** Opening INFORMATION SUPPLIED block **

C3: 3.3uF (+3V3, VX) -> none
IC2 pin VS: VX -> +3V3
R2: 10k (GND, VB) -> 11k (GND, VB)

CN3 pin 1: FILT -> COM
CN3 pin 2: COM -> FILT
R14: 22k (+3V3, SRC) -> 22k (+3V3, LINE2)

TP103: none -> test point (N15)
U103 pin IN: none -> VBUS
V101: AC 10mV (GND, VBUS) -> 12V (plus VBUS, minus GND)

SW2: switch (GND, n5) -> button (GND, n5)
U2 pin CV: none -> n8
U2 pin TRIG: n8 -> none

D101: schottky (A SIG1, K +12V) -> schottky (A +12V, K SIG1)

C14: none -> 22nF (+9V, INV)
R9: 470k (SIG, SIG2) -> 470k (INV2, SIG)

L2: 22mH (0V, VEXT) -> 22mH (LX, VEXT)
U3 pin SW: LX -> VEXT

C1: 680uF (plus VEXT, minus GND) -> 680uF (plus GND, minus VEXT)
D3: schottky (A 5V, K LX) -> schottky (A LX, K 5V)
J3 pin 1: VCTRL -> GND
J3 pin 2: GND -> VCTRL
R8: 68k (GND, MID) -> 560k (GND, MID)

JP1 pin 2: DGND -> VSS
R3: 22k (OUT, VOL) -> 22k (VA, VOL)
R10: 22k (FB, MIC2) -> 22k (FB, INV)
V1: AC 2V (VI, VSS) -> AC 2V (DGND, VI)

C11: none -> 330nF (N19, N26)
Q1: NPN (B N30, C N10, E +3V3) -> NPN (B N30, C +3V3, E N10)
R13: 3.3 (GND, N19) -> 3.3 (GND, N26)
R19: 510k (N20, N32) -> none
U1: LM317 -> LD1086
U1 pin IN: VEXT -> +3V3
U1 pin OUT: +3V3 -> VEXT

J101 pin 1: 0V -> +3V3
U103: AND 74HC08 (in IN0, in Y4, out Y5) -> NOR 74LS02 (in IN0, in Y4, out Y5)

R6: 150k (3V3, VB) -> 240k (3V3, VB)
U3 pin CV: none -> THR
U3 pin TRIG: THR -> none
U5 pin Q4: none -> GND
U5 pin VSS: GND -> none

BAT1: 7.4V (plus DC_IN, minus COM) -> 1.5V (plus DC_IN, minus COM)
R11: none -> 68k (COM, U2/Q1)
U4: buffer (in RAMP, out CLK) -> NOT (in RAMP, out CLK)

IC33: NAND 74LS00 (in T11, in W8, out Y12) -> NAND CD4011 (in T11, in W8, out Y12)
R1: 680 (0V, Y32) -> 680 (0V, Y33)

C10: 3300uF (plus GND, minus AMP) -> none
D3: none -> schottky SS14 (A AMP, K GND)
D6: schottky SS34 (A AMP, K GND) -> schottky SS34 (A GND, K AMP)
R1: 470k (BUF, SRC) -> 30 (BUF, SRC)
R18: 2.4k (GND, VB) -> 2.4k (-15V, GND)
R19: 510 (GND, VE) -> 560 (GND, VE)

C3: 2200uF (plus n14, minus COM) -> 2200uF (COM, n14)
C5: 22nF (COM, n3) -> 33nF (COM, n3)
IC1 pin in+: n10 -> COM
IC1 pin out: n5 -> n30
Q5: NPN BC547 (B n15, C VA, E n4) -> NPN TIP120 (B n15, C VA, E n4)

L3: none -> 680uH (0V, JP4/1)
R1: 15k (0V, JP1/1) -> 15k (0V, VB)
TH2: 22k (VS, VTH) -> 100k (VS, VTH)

** Closing INFORMATION SUPPLIED block **

> [TO DO]: Your task is to repeat the entries exactly.

> [YOUR SOLUTION]:
C3: 3.3uF (+3V3, VX) -> none
IC2 pin VS: VX -> +3V3
R2: 10k (GND, VB) -> 11k (GND, VB)

CN3 pin 1: FILT -> COM
CN3 pin 2: COM -> FILT
R14: 22k (+3V3, SRC) -> 22k (+3V3, LINE2)

TP103: none -> test point (N15)
U103 pin IN: none -> VBUS
V101: AC 10mV (GND, VBUS) -> 12V (plus VBUS, minus GND)

SW2: switch (GND, n5) -> button (GND, n5)
U2 pin CV: none -> n8
U2 pin TRIG: n8 -> none

D101: schottky (A SIG1, K +12V) -> schottky (A +12V, K SIG1)

C14: none -> 22nF (+9V, INV)
R9: 470k (SIG, SIG2) -> 470k (INV2, SIG)

L2: 22mH (0V, VEXT) -> 22mH (LX, VEXT)
U3 pin SW: LX -> VEXT

C1: 680uF (plus VEXT, minus GND) -> 680uF (plus GND, minus VEXT)
D3: schottky (A 5V, K LX) -> schottky (A LX, K 5V)
J3 pin 1: VCTRL -> GND
J3 pin 2: GND -> VCTRL
R8: 68k (GND, MID) -> 560k (GND, MID)

JP1 pin 2: DGND -> VSS
R3: 22k (OUT, VOL) -> 22k (VA, VOL)
R10: 22k (FB, MIC2) -> 22k (FB, INV)
V1: AC 2V (VI, VSS) -> AC 2V (DGND, VI)

C11: none -> 330nF (N19, N26)
Q1: NPN (B N30, C N10, E +3V3) -> NPN (B N30, C +3V3, E N10)
R13: 3.3 (GND, N19) -> 3.3 (GND, N26)
R19: 510k (N20, N32) -> none
U1: LM317 -> LD1086
U1 pin IN: VEXT -> +3V3
U1 pin OUT: +3V3 -> VEXT

J101 pin 1: 0V -> +3V3
U103: AND 74HC08 (in IN0, in Y4, out Y5) -> NOR 74LS02 (in IN0, in Y4, out Y5)

R6: 150k (3V3, VB) -> 240k (3V3, VB)
U3 pin CV: none -> THR
U3 pin TRIG: THR -> none
U5 pin Q4: none -> GND
U5 pin VSS: GND -> none

BAT1: 7.4V (plus DC_IN, minus COM) -> 1.5V (plus DC_IN, minus COM)
R11: none -> 68k (COM, U2/Q1)
U4: buffer (in RAMP, out CLK) -> NOT (in RAMP, out CLK)

IC33: NAND 74LS00 (in T11, in W8, out Y12) -> NAND CD4011 (in T11, in W8, out Y12)
R1: 680 (0V, Y32) -> 680 (0V, Y33)

C10: 3300uF (plus GND, minus AMP) -> none
D3: none -> schottky SS14 (A AMP, K GND)
D6: schottky SS34 (A AMP, K GND) -> schottky SS34 (A GND, K AMP)
R1: 470k (BUF, SRC) -> 30 (BUF, SRC)
R18: 2.4k (GND, VB) -> 2.4k (-15V, GND)
R19: 510 (GND, VE) -> 560 (GND, VE)

C3: 2200uF (plus n14, minus COM) -> 2200uF (COM, n14)
C5: 22nF (COM, n3) -> 33nF (COM, n3)
IC1 pin in+: n10 -> COM
IC1 pin out: n5 -> n30
Q5: NPN BC547 (B n15, C VA, E n4) -> NPN TIP120 (B n15, C VA, E n4)

L3: none -> 680uH (0V, JP4/1)
R1: 15k (0V, JP1/1) -> 15k (0V, VB)
TH2: 22k (VS, VTH) -> 100k (VS, VTH)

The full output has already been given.